Leave out every picture, then transcribe the rest of the listing exactly.

═════ Study material

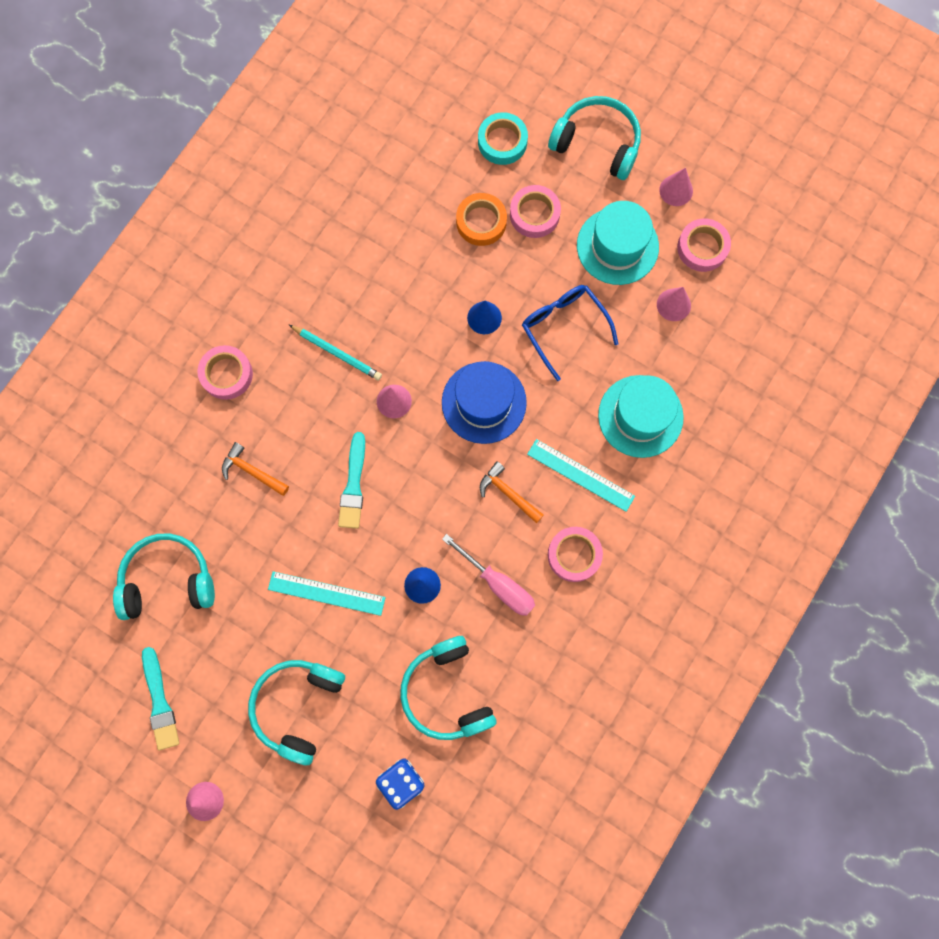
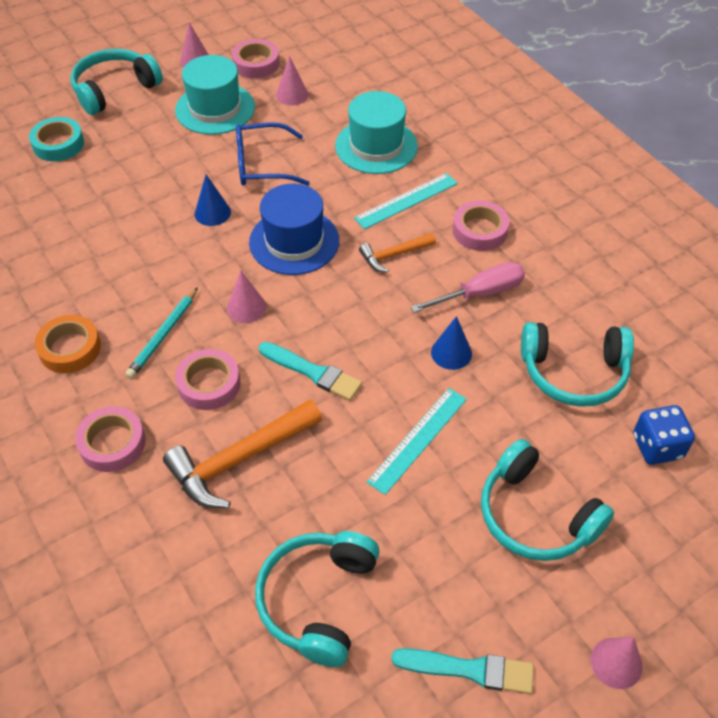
camera: 65 degrees left, 25 degrees down
(252, 471) = (240, 460): orange hammer -> orange hammer, size x1.77
(337, 353) = (163, 335): turquoise pencil -> turquoise pencil turned 150 degrees clockwise
(481, 222) = (120, 183): orange tape -> orange tape (70, 348)
(534, 214) = (143, 147): pink tape -> pink tape (209, 384)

══════════

■ Response below:
camera: 65 degrees left, 25 degrees down
(252, 471) = (240, 460): orange hammer -> orange hammer, size x1.77
(337, 353) = (163, 335): turquoise pencil -> turquoise pencil turned 150 degrees clockwise
(481, 222) = (120, 183): orange tape -> orange tape (70, 348)
(534, 214) = (143, 147): pink tape -> pink tape (209, 384)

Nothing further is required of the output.